§ **What to work on**
Could the data below be copied out in full, word for word?

§ **Task inputs**
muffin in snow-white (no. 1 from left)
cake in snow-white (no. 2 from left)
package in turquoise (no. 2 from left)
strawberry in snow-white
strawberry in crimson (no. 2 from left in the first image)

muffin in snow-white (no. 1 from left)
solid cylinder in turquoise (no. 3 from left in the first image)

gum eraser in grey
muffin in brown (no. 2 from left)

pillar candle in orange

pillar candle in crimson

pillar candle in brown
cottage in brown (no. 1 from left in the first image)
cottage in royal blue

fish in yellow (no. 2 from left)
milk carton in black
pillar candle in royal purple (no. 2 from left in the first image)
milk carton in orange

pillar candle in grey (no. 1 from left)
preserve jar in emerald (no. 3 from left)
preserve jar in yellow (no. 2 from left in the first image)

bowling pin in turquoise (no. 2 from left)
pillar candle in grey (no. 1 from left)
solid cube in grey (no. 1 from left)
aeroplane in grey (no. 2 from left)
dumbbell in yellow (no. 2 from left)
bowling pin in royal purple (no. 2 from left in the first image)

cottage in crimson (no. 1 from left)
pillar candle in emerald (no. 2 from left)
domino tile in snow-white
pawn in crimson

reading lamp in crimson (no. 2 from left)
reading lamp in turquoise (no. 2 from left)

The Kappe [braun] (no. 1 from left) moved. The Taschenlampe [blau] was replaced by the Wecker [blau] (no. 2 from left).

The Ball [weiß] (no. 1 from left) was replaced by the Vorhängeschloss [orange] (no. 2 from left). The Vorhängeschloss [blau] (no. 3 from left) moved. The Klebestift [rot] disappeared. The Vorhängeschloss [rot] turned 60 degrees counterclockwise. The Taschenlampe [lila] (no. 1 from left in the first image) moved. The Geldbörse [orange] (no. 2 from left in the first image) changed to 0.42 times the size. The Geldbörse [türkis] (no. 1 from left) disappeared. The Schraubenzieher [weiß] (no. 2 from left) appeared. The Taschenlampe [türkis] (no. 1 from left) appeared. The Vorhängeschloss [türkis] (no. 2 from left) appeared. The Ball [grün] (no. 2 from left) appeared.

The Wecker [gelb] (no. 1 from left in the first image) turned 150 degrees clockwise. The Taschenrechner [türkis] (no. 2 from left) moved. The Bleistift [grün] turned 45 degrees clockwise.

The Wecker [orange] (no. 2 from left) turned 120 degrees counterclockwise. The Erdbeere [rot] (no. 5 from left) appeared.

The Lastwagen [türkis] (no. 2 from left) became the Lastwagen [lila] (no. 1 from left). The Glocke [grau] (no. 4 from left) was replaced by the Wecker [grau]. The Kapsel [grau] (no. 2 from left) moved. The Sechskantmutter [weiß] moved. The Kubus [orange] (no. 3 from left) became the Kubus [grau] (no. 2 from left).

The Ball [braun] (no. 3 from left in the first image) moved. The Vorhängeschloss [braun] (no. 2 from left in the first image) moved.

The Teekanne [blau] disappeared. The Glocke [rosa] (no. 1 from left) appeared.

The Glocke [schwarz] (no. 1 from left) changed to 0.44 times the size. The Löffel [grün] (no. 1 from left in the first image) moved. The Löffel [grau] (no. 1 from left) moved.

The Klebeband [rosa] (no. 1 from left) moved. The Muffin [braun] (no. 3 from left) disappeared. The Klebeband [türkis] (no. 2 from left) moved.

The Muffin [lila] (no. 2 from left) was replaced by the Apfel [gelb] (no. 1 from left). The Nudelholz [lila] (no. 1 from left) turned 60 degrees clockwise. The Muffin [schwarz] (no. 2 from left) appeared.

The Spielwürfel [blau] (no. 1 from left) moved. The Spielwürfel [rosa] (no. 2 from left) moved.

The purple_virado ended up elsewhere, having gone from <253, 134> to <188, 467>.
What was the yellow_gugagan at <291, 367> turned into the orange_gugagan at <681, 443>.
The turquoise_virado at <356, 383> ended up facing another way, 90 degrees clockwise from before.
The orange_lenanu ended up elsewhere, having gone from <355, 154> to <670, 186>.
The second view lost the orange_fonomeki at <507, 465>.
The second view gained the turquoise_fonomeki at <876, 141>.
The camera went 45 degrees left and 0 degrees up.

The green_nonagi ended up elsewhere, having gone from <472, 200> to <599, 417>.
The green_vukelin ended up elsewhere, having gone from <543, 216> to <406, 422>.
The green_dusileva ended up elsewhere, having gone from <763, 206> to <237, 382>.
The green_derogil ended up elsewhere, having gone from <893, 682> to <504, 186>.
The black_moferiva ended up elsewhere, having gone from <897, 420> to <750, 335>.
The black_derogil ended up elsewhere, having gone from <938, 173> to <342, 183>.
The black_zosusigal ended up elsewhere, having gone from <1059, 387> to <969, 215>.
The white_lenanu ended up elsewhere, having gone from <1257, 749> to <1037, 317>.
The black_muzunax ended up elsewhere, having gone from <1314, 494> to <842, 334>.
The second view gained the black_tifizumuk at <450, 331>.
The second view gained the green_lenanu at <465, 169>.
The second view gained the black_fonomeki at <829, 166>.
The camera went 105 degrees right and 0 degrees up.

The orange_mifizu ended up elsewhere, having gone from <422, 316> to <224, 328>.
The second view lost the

§ **Finished task**
muffin in snow-white (no. 1 from left)
cake in snow-white (no. 2 from left)
package in turquoise (no. 2 from left)
strawberry in snow-white
strawberry in crimson (no. 2 from left in the first image)

muffin in snow-white (no. 1 from left)
solid cylinder in turquoise (no. 3 from left in the first image)

gum eraser in grey
muffin in brown (no. 2 from left)

pillar candle in orange

pillar candle in crimson

pillar candle in brown
cottage in brown (no. 1 from left in the first image)
cottage in royal blue

fish in yellow (no. 2 from left)
milk carton in black
pillar candle in royal purple (no. 2 from left in the first image)
milk carton in orange

pillar candle in grey (no. 1 from left)
preserve jar in emerald (no. 3 from left)
preserve jar in yellow (no. 2 from left in the first image)

bowling pin in turquoise (no. 2 from left)
pillar candle in grey (no. 1 from left)
solid cube in grey (no. 1 from left)
aeroplane in grey (no. 2 from left)
dumbbell in yellow (no. 2 from left)
bowling pin in royal purple (no. 2 from left in the first image)

cottage in crimson (no. 1 from left)
pillar candle in emerald (no. 2 from left)
domino tile in snow-white
pawn in crimson

reading lamp in crimson (no. 2 from left)
reading lamp in turquoise (no. 2 from left)

The Kappe [braun] (no. 1 from left) moved. The Taschenlampe [blau] was replaced by the Wecker [blau] (no. 2 from left).

The Ball [weiß] (no. 1 from left) was replaced by the Vorhängeschloss [orange] (no. 2 from left). The Vorhängeschloss [blau] (no. 3 from left) moved. The Klebestift [rot] disappeared. The Vorhängeschloss [rot] turned 60 degrees counterclockwise. The Taschenlampe [lila] (no. 1 from left in the first image) moved. The Geldbörse [orange] (no. 2 from left in the first image) changed to 0.42 times the size. The Geldbörse [türkis] (no. 1 from left) disappeared. The Schraubenzieher [weiß] (no. 2 from left) appeared. The Taschenlampe [türkis] (no. 1 from left) appeared. The Vorhängeschloss [türkis] (no. 2 from left) appeared. The Ball [grün] (no. 2 from left) appeared.

The Wecker [gelb] (no. 1 from left in the first image) turned 150 degrees clockwise. The Taschenrechner [türkis] (no. 2 from left) moved. The Bleistift [grün] turned 45 degrees clockwise.

The Wecker [orange] (no. 2 from left) turned 120 degrees counterclockwise. The Erdbeere [rot] (no. 5 from left) appeared.

The Lastwagen [türkis] (no. 2 from left) became the Lastwagen [lila] (no. 1 from left). The Glocke [grau] (no. 4 from left) was replaced by the Wecker [grau]. The Kapsel [grau] (no. 2 from left) moved. The Sechskantmutter [weiß] moved. The Kubus [orange] (no. 3 from left) became the Kubus [grau] (no. 2 from left).

The Ball [braun] (no. 3 from left in the first image) moved. The Vorhängeschloss [braun] (no. 2 from left in the first image) moved.

The Teekanne [blau] disappeared. The Glocke [rosa] (no. 1 from left) appeared.

The Glocke [schwarz] (no. 1 from left) changed to 0.44 times the size. The Löffel [grün] (no. 1 from left in the first image) moved. The Löffel [grau] (no. 1 from left) moved.

The Klebeband [rosa] (no. 1 from left) moved. The Muffin [braun] (no. 3 from left) disappeared. The Klebeband [türkis] (no. 2 from left) moved.

The Muffin [lila] (no. 2 from left) was replaced by the Apfel [gelb] (no. 1 from left). The Nudelholz [lila] (no. 1 from left) turned 60 degrees clockwise. The Muffin [schwarz] (no. 2 from left) appeared.

The Spielwürfel [blau] (no. 1 from left) moved. The Spielwürfel [rosa] (no. 2 from left) moved.

The purple_virado ended up elsewhere, having gone from <253, 134> to <188, 467>.
What was the yellow_gugagan at <291, 367> turned into the orange_gugagan at <681, 443>.
The turquoise_virado at <356, 383> ended up facing another way, 90 degrees clockwise from before.
The orange_lenanu ended up elsewhere, having gone from <355, 154> to <670, 186>.
The second view lost the orange_fonomeki at <507, 465>.
The second view gained the turquoise_fonomeki at <876, 141>.
The camera went 45 degrees left and 0 degrees up.

The green_nonagi ended up elsewhere, having gone from <472, 200> to <599, 417>.
The green_vukelin ended up elsewhere, having gone from <543, 216> to <406, 422>.
The green_dusileva ended up elsewhere, having gone from <763, 206> to <237, 382>.
The green_derogil ended up elsewhere, having gone from <893, 682> to <504, 186>.
The black_moferiva ended up elsewhere, having gone from <897, 420> to <750, 335>.
The black_derogil ended up elsewhere, having gone from <938, 173> to <342, 183>.
The black_zosusigal ended up elsewhere, having gone from <1059, 387> to <969, 215>.
The white_lenanu ended up elsewhere, having gone from <1257, 749> to <1037, 317>.
The black_muzunax ended up elsewhere, having gone from <1314, 494> to <842, 334>.
The second view gained the black_tifizumuk at <450, 331>.
The second view gained the green_lenanu at <465, 169>.
The second view gained the black_fonomeki at <829, 166>.
The camera went 105 degrees right and 0 degrees up.

The orange_mifizu ended up elsewhere, having gone from <422, 316> to <224, 328>.
The second view lost the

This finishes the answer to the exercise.